=== Task item ===
Starting at the first entry below, repeat all the data word for word and drop the pictures.

Records from a data collection
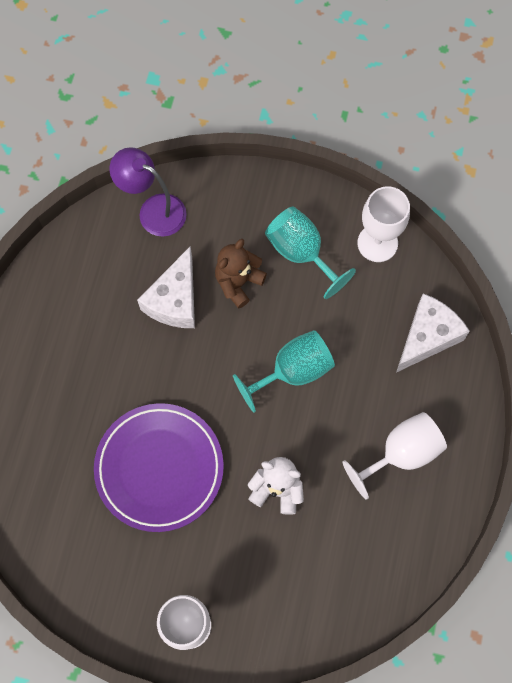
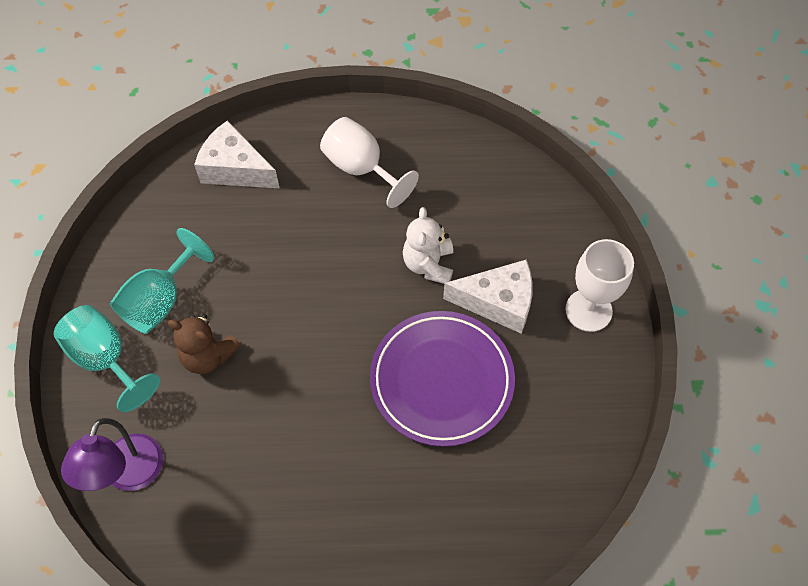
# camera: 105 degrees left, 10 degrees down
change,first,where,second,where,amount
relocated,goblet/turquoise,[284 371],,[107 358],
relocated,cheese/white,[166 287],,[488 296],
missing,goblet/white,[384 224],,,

=== Solution to this exercise ===
# camera: 105 degrees left, 10 degrees down
change,first,where,second,where,amount
relocated,goblet/turquoise,[284 371],,[107 358],
relocated,cheese/white,[166 287],,[488 296],
missing,goblet/white,[384 224],,,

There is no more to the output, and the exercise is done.